What is required
Write out exactly the lines running from the one with "R104: 56k (DGND, N_6) -> 56k (N_6, VDD)" to the last line of the entries, keeping both the first and the last.

[Opening Excerpted data section]

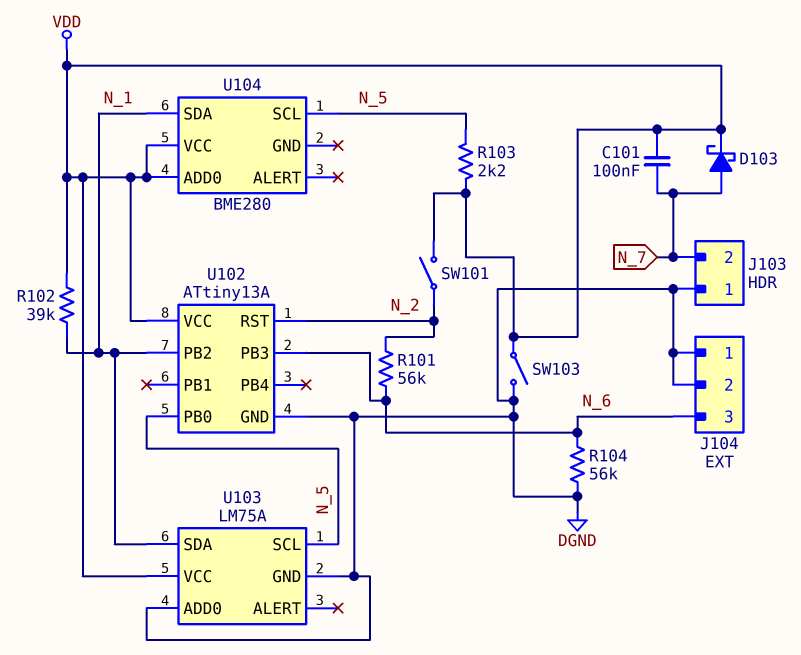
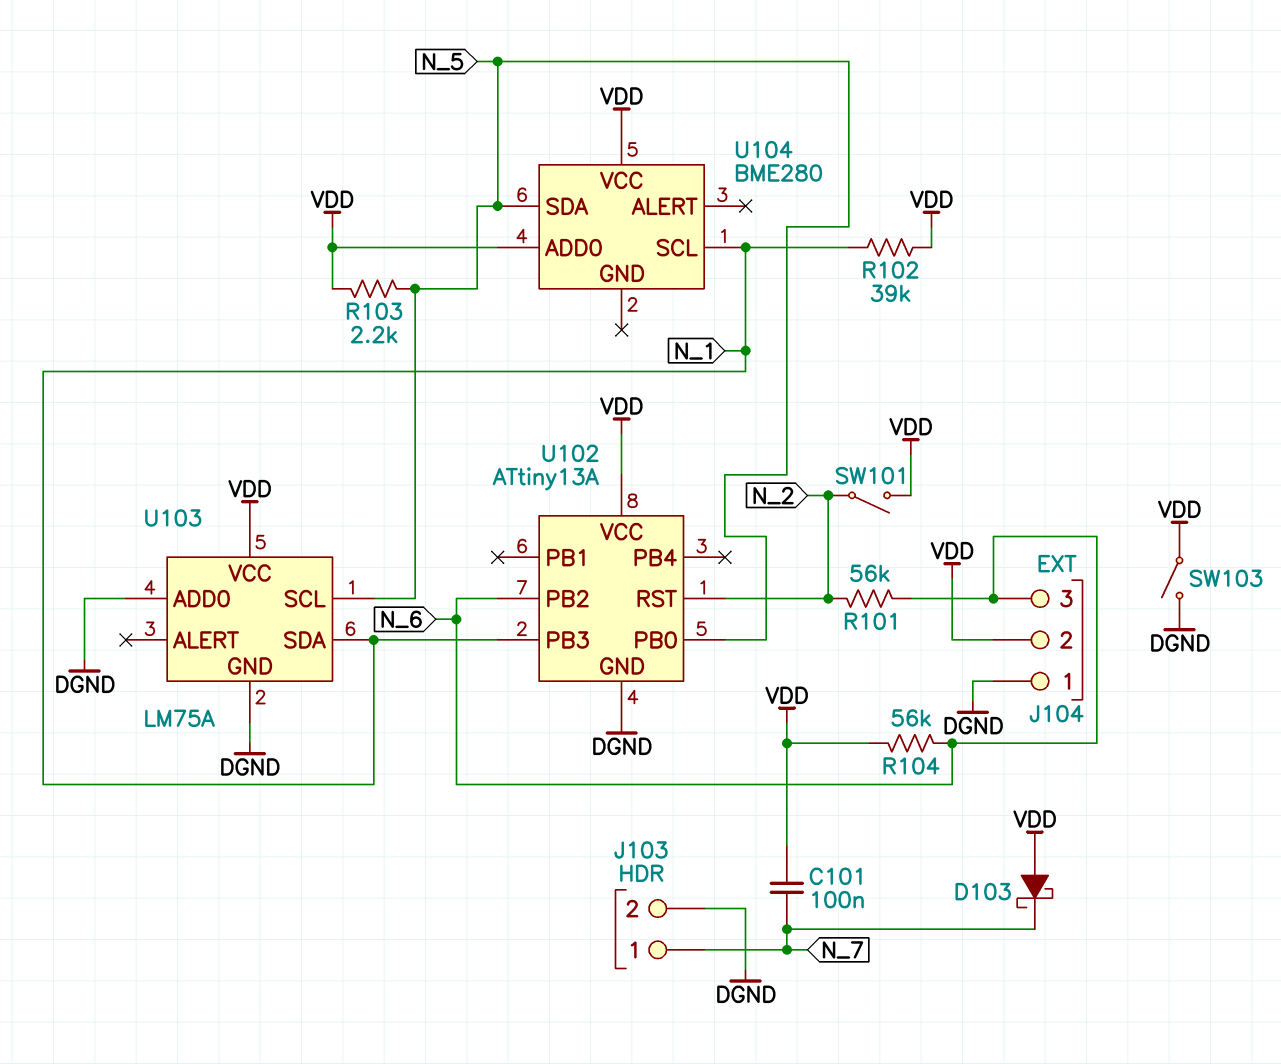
D103: schottky (A N_7, K VDD) -> schottky (A VDD, K N_7)
J103 pin 1: DGND -> N_7
J103 pin 2: N_7 -> DGND
J104 pin 2: DGND -> VDD
R104: 56k (DGND, N_6) -> 56k (N_6, VDD)
U102 pin PB2: N_1 -> N_6
U102 pin PB3: N_6 -> N_1
U104 pin SCL: N_5 -> N_1
U104 pin SDA: N_1 -> N_5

[Closing Excerpted data section]

Task output
R104: 56k (DGND, N_6) -> 56k (N_6, VDD)
U102 pin PB2: N_1 -> N_6
U102 pin PB3: N_6 -> N_1
U104 pin SCL: N_5 -> N_1
U104 pin SDA: N_1 -> N_5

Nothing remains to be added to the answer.